• EXTRACTED INFORMATION:
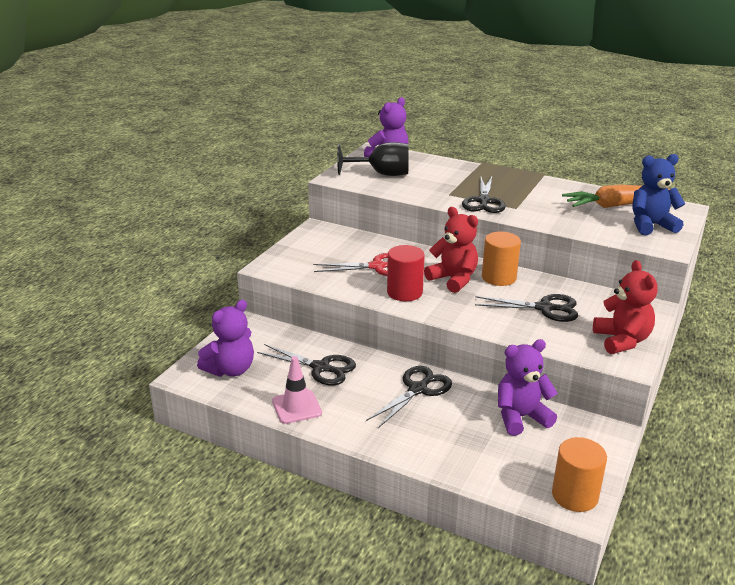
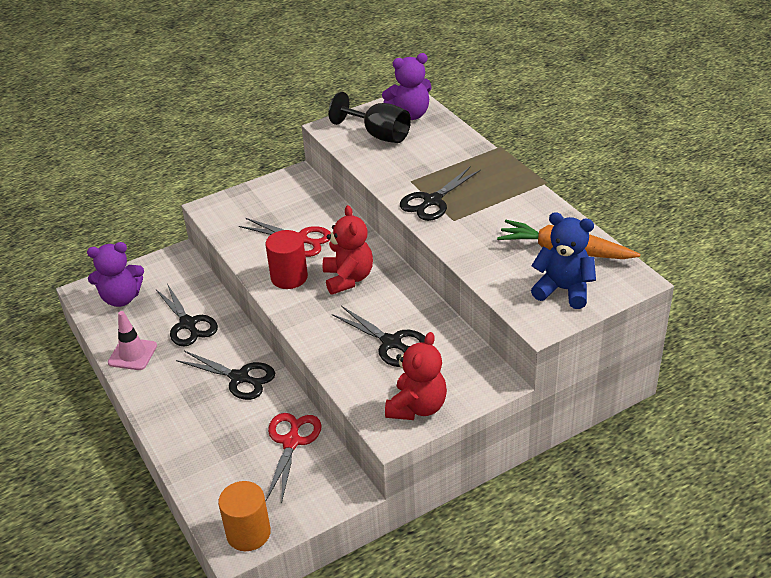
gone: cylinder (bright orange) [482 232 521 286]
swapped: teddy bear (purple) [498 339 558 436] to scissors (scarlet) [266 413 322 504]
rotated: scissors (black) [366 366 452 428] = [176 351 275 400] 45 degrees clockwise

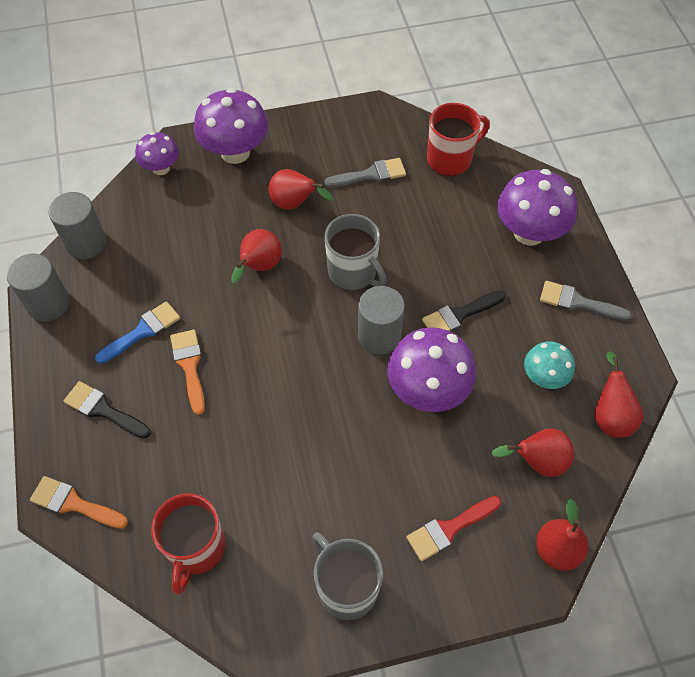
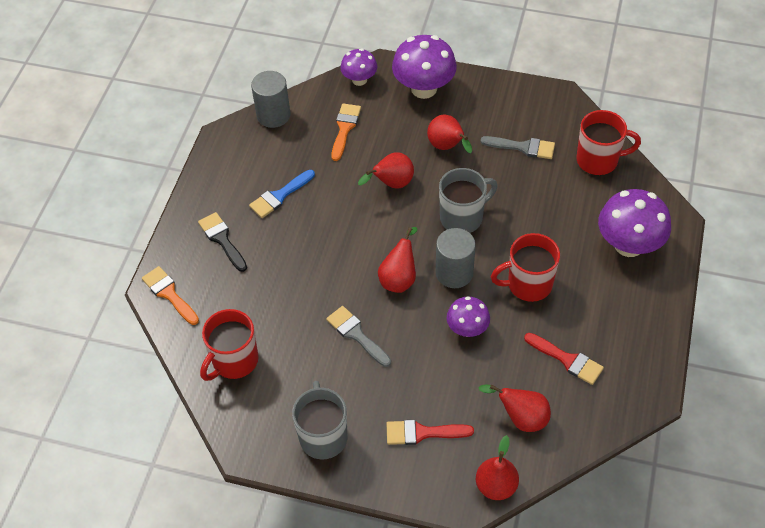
gone: cylinder (grey) [7 254 70 321]
shifted: paintbrush (grey) [540 281 631 321] to [326 306 391 367]; paintbrush (bright orange) [170 330 205 415] to [331 103 361 161]; pear fruit (scarlet) [594 351 644 438] to [378 227 418 293]
swapped: paintbrush (black) [422 290 506 332] to coffee mug (scarlet) [491 233 560 302]; fungus (turquoise) [524 341 575 389] to paintbrush (scarlet) [524 333 604 385]
rotated: paintbrush (blue) [95 301 180 364] = [249 170 315 218] 150 degrees clockwise; coffee mug (grey) [325 214 387 290] = [439 168 498 233] 105 degrees counterclockwise
scaled: fungus (purple) [387 327 476 412] = [447 296 490 337] x0.58

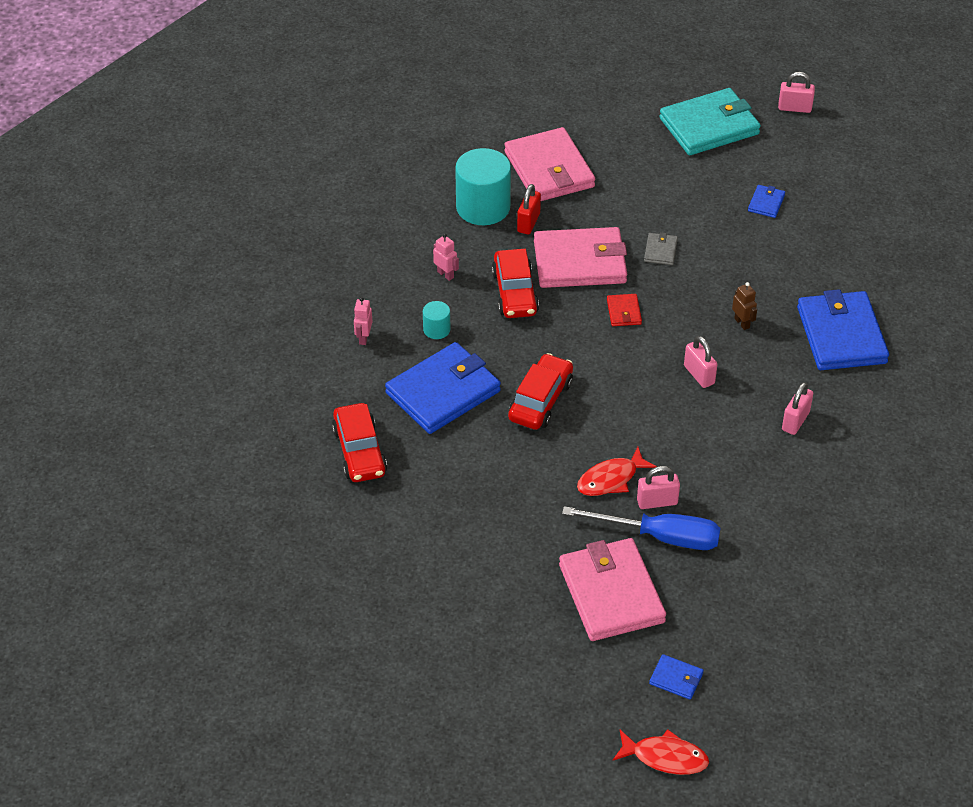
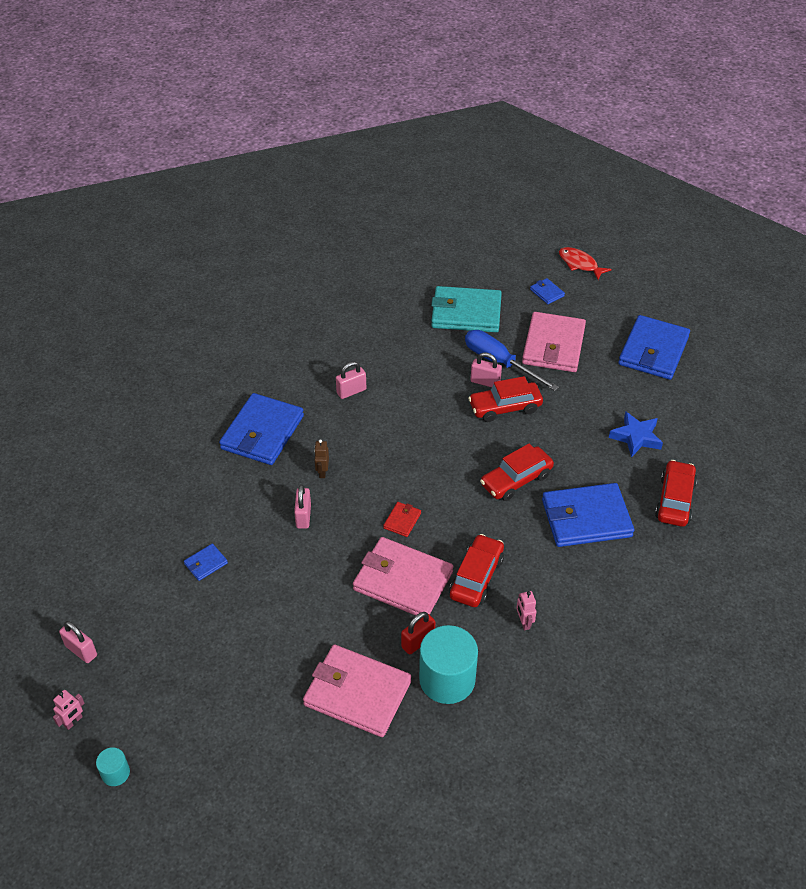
gone: wallet (grey) [644 232 678 265]
new: star (blue) [609 411 663 458]; wallet (blue) [618 315 690 380]
shifted: robot figure (pink) [354 297 372 345] to [53 690 85 730]; cylinder (turquoise) [423 301 451 339] to [96 747 130 786]; padlock (pink) [684 336 718 388] to [294 484 311 529]; wallet (turquoise) [659 88 761 155] to [431 286 502 332]
swapped: fish (scarlet) [577 447 657 496] to toy car (scarlet) [468 376 543 422]
rotated: wallet (pink) [504 127 595 201] = [303 644 411 737] 75 degrees counterclockwise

• PROBLEM TO SOLVE: Print the listing word for word, but omit the pictures.

• TASK RESULT:
gone: cylinder (bright orange) [482 232 521 286]
swapped: teddy bear (purple) [498 339 558 436] to scissors (scarlet) [266 413 322 504]
rotated: scissors (black) [366 366 452 428] = [176 351 275 400] 45 degrees clockwise

gone: cylinder (grey) [7 254 70 321]
shifted: paintbrush (grey) [540 281 631 321] to [326 306 391 367]; paintbrush (bright orange) [170 330 205 415] to [331 103 361 161]; pear fruit (scarlet) [594 351 644 438] to [378 227 418 293]
swapped: paintbrush (black) [422 290 506 332] to coffee mug (scarlet) [491 233 560 302]; fungus (turquoise) [524 341 575 389] to paintbrush (scarlet) [524 333 604 385]
rotated: paintbrush (blue) [95 301 180 364] = [249 170 315 218] 150 degrees clockwise; coffee mug (grey) [325 214 387 290] = [439 168 498 233] 105 degrees counterclockwise
scaled: fungus (purple) [387 327 476 412] = [447 296 490 337] x0.58

gone: wallet (grey) [644 232 678 265]
new: star (blue) [609 411 663 458]; wallet (blue) [618 315 690 380]
shifted: robot figure (pink) [354 297 372 345] to [53 690 85 730]; cylinder (turquoise) [423 301 451 339] to [96 747 130 786]; padlock (pink) [684 336 718 388] to [294 484 311 529]; wallet (turquoise) [659 88 761 155] to [431 286 502 332]
swapped: fish (scarlet) [577 447 657 496] to toy car (scarlet) [468 376 543 422]
rotated: wallet (pink) [504 127 595 201] = [303 644 411 737] 75 degrees counterclockwise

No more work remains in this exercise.